─── RECORDS ───
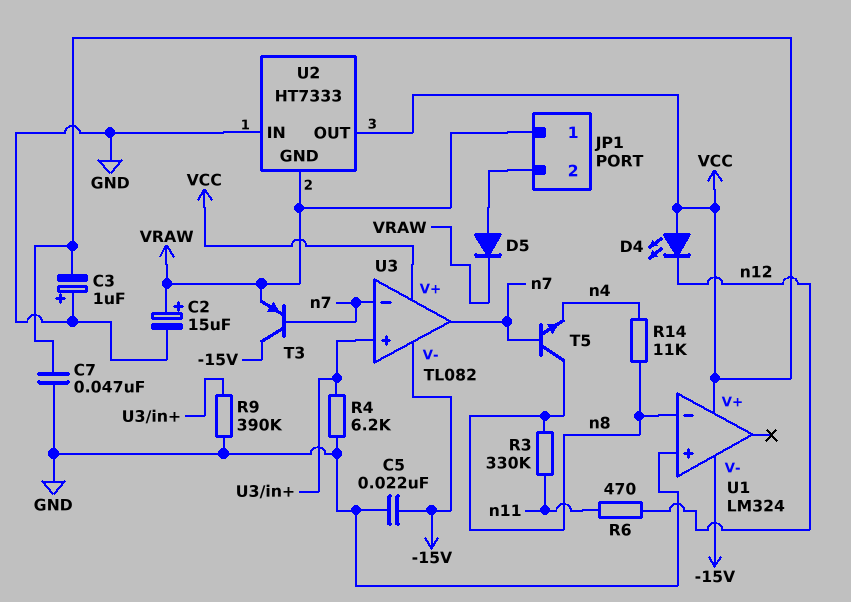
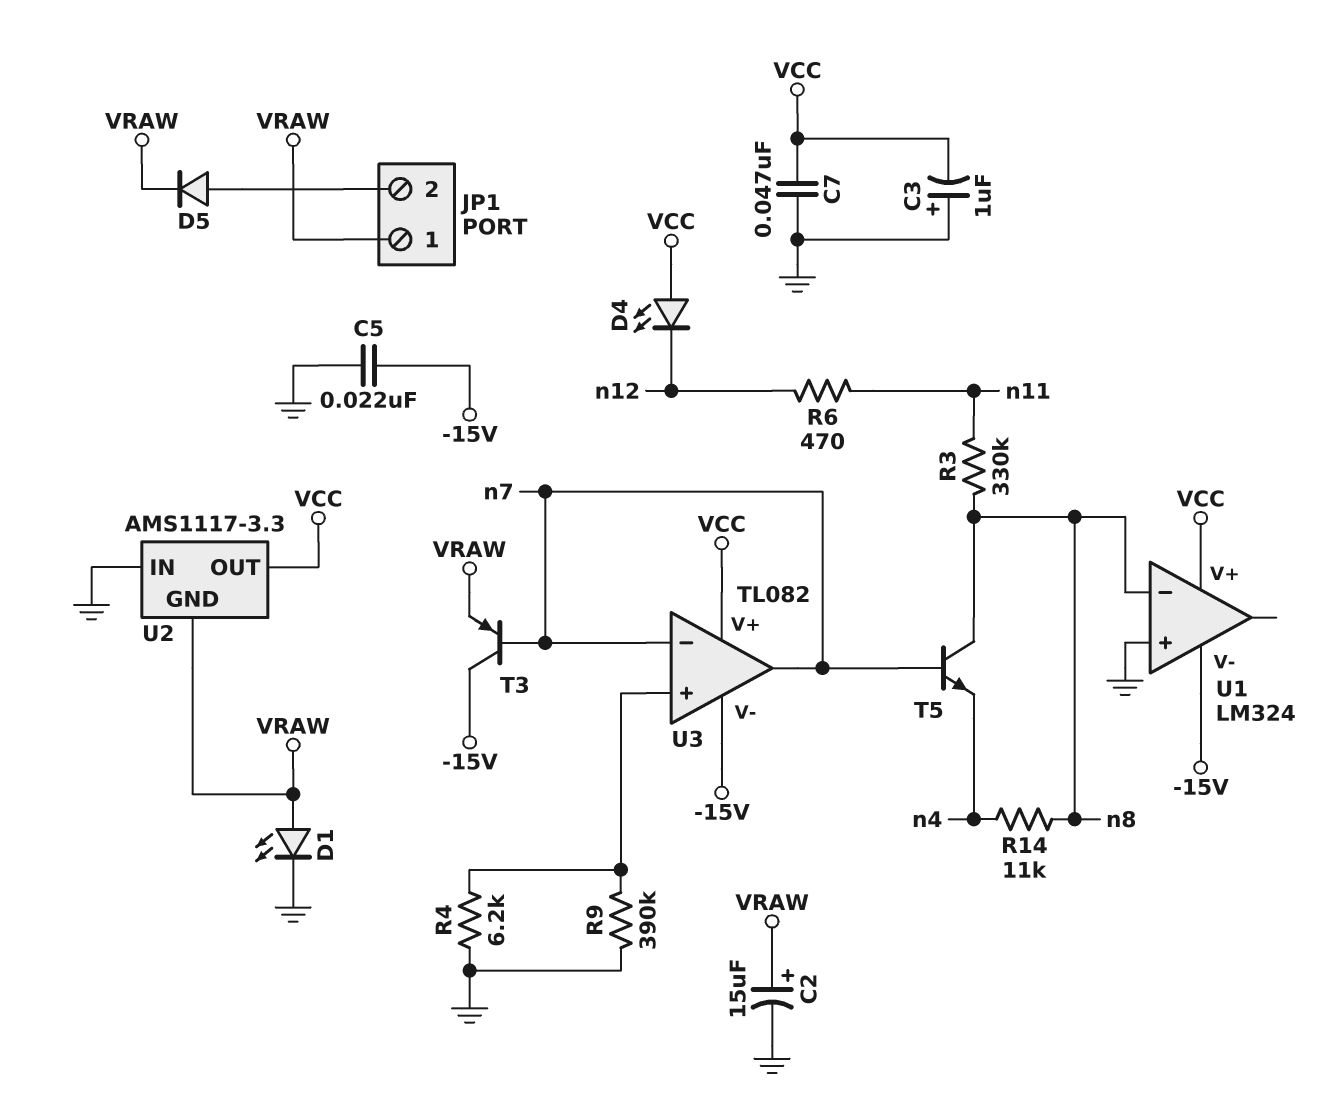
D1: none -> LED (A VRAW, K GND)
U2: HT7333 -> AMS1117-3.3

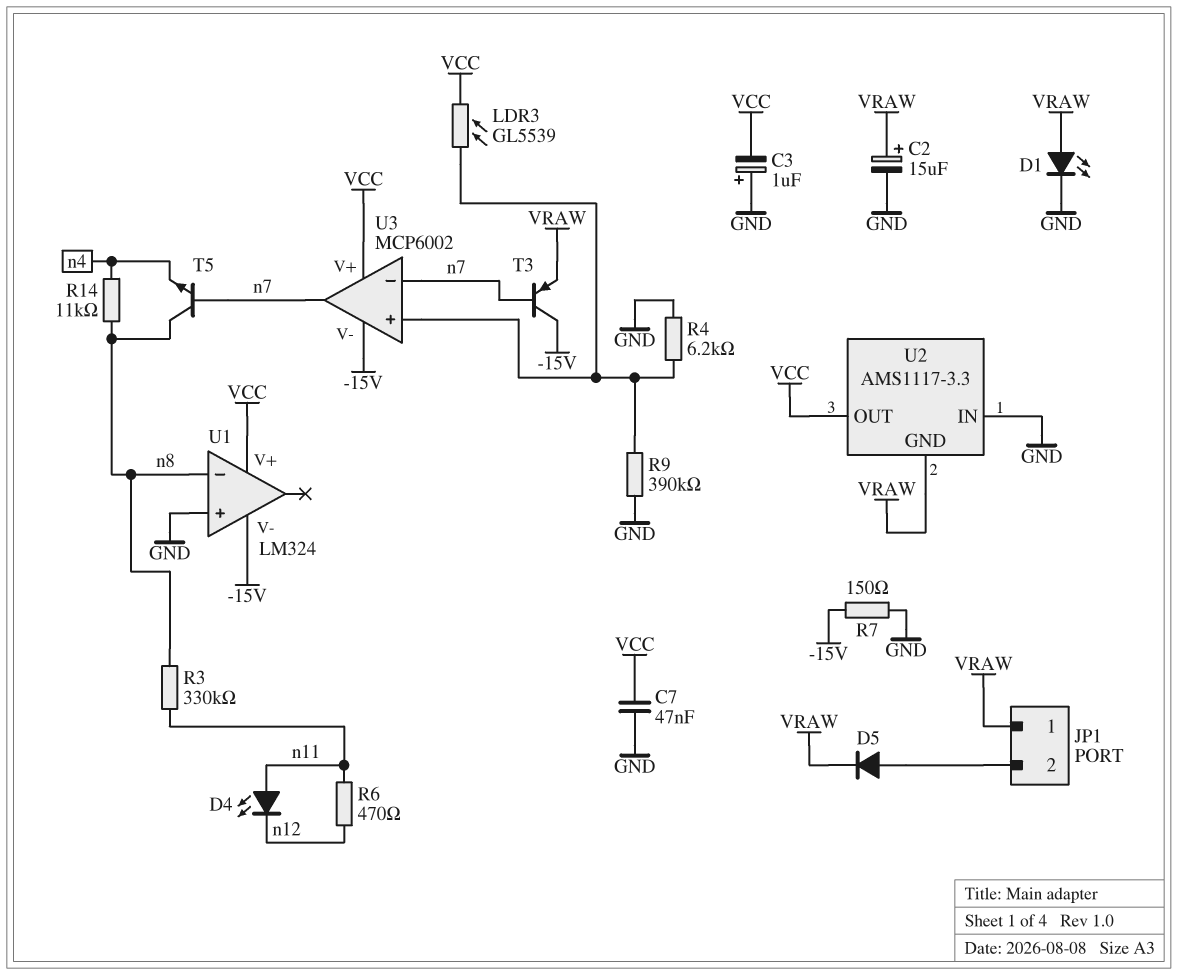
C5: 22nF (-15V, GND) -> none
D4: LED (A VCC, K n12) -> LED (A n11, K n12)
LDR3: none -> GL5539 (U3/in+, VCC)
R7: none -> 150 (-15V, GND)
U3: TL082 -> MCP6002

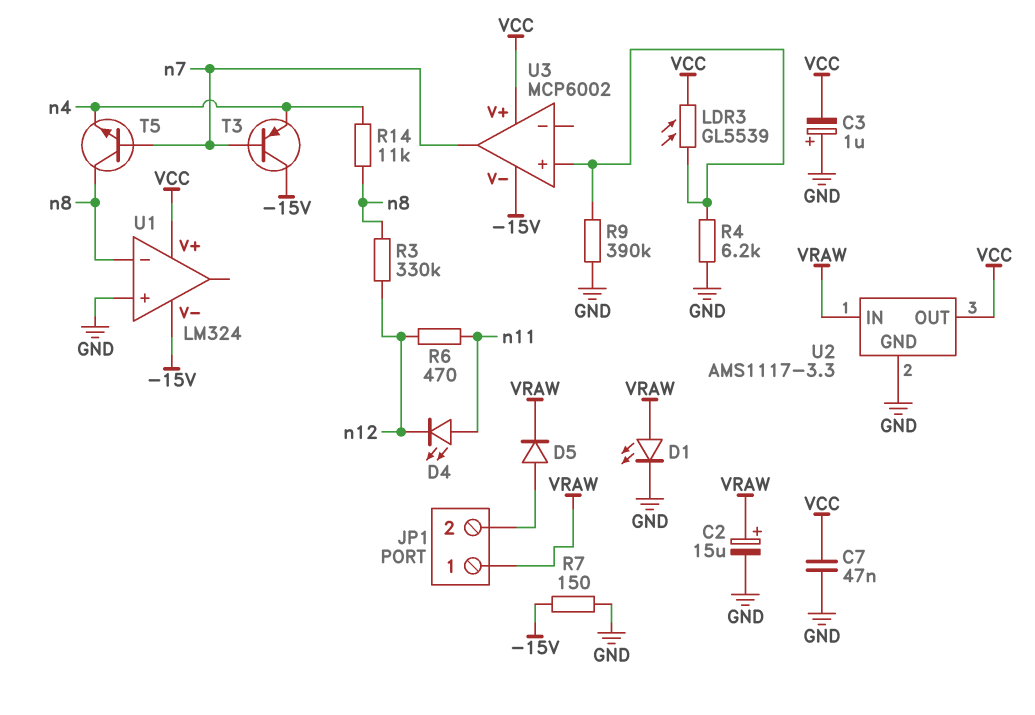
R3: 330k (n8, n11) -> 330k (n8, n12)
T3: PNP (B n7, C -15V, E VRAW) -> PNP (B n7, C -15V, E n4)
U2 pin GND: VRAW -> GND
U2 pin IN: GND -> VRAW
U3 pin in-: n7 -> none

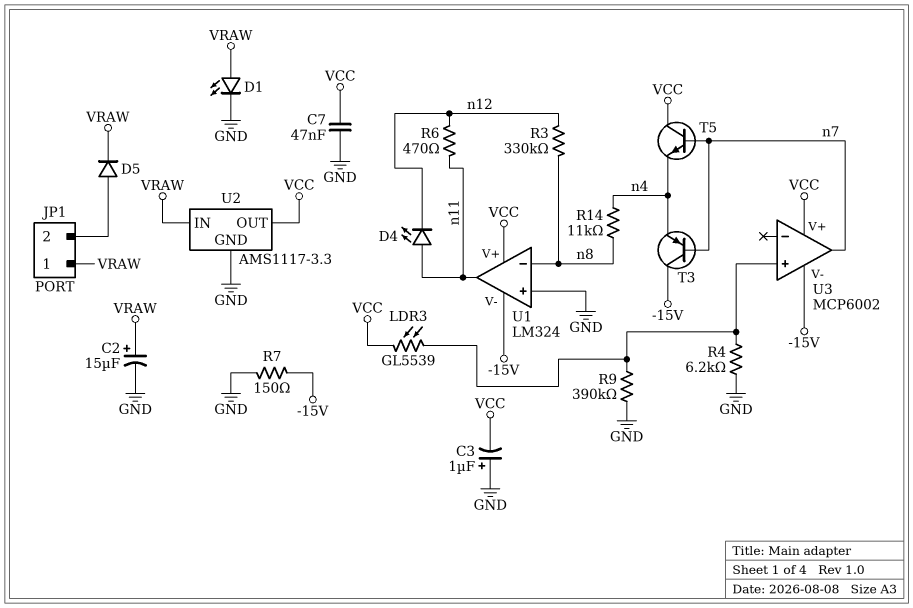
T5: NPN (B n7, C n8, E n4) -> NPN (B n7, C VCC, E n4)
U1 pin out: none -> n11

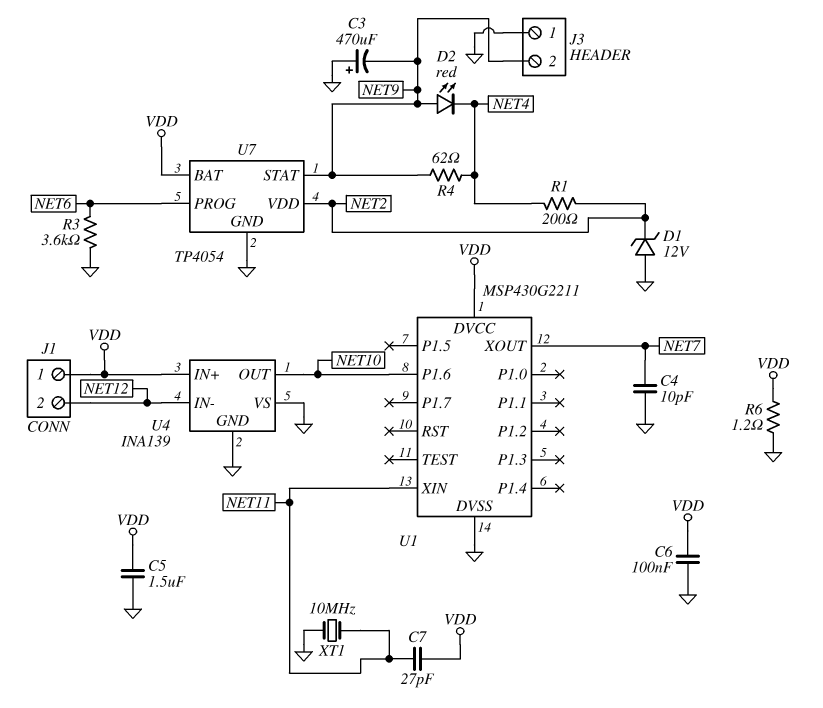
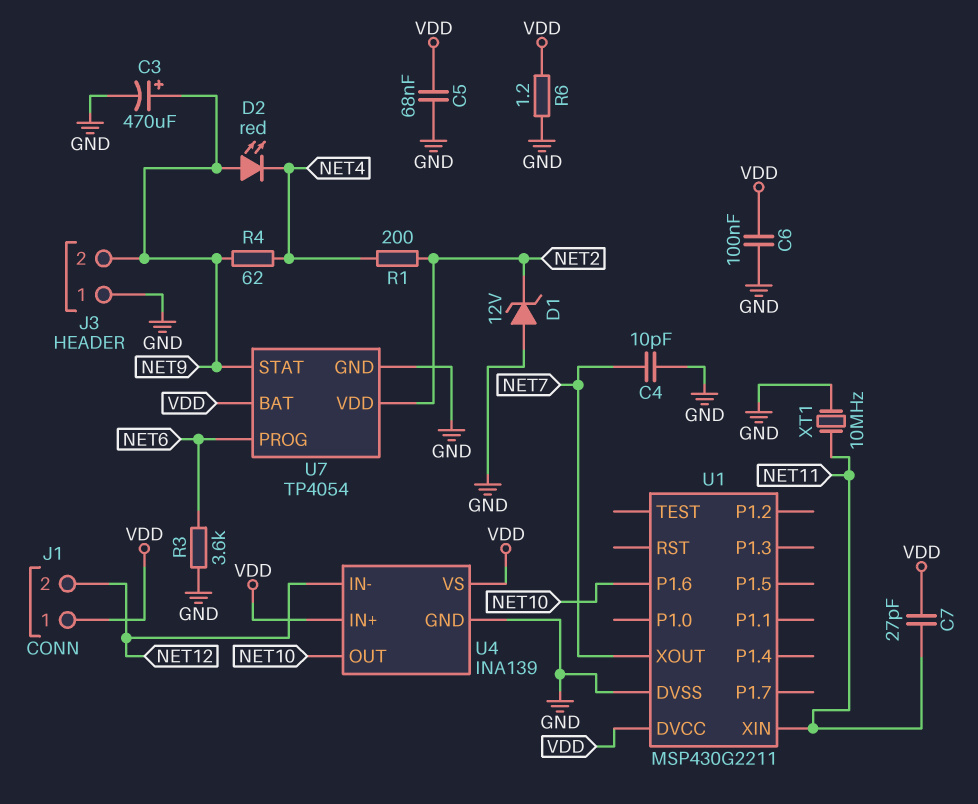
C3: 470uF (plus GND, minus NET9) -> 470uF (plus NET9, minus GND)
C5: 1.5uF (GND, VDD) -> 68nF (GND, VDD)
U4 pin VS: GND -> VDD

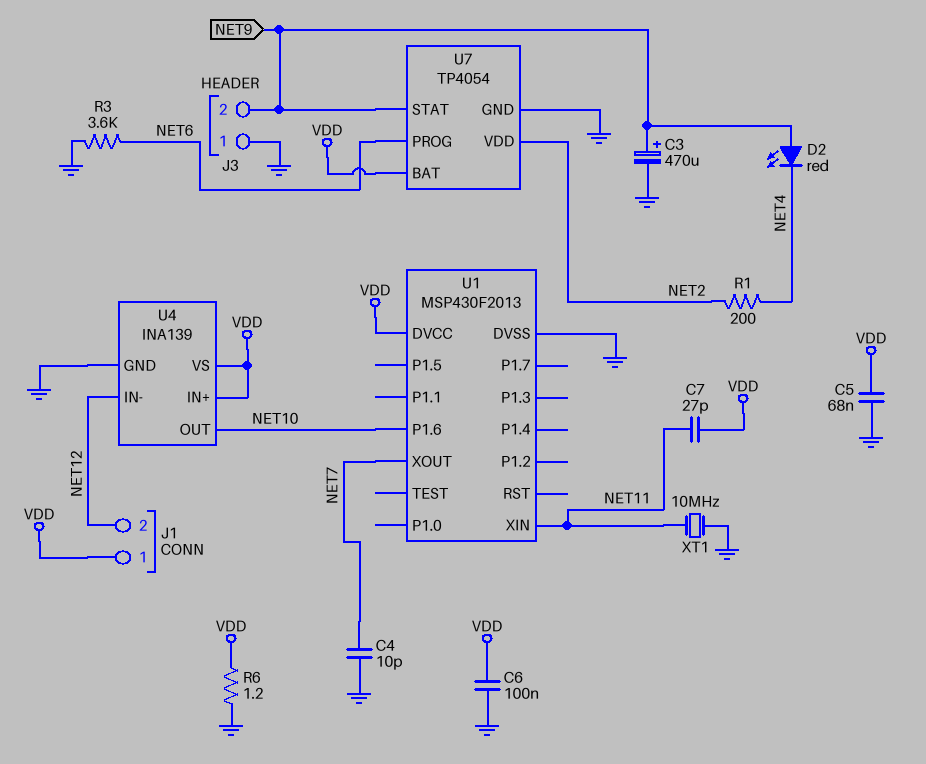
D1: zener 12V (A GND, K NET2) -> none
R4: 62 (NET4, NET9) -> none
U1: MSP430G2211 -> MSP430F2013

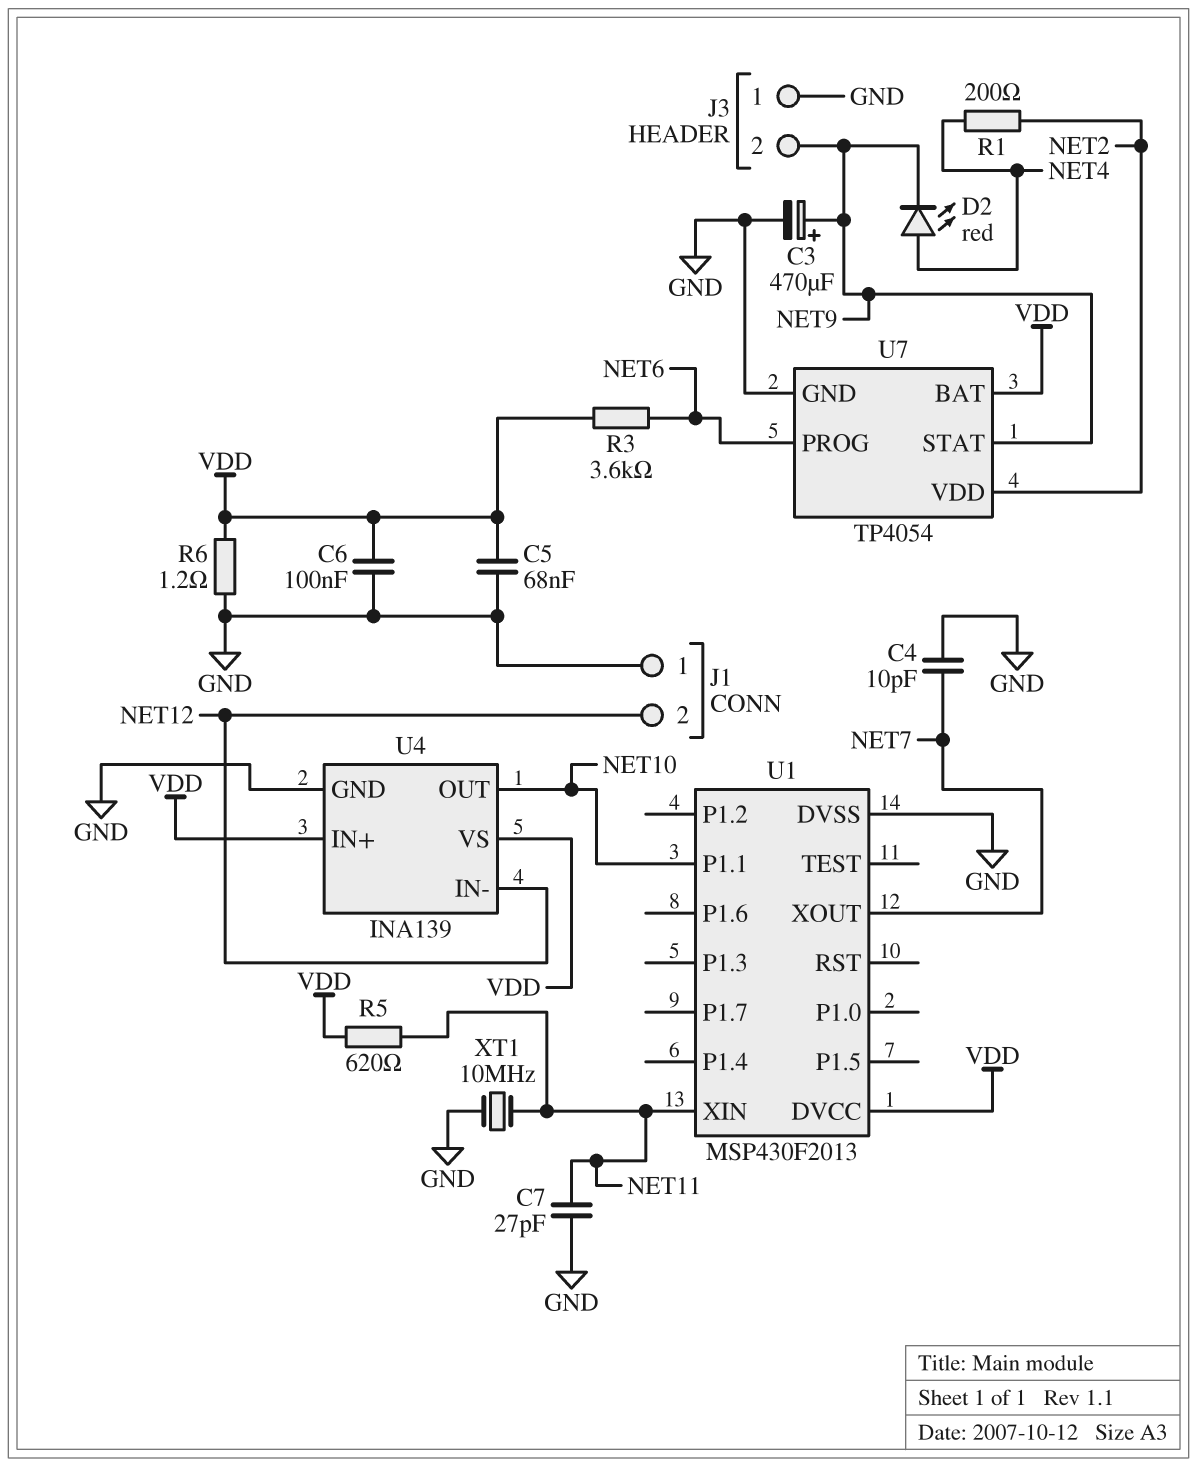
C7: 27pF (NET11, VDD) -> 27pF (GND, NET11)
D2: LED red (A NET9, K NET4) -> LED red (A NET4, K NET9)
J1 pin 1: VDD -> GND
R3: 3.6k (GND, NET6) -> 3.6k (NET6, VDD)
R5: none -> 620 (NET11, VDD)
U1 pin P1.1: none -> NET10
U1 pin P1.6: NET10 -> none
───
WHAT IS REQUIRED - For this exercise, transcribe exactly the part of the records above that opens with the line containing "R7: none -> 150 (-15V, GND)" and closes with the one containing "C5: 1.5uF (GND, VDD) -> 68nF (GND, VDD)". Pictures are not part of the copy.

THE COMPLETED TASK -
R7: none -> 150 (-15V, GND)
U3: TL082 -> MCP6002

R3: 330k (n8, n11) -> 330k (n8, n12)
T3: PNP (B n7, C -15V, E VRAW) -> PNP (B n7, C -15V, E n4)
U2 pin GND: VRAW -> GND
U2 pin IN: GND -> VRAW
U3 pin in-: n7 -> none

T5: NPN (B n7, C n8, E n4) -> NPN (B n7, C VCC, E n4)
U1 pin out: none -> n11

C3: 470uF (plus GND, minus NET9) -> 470uF (plus NET9, minus GND)
C5: 1.5uF (GND, VDD) -> 68nF (GND, VDD)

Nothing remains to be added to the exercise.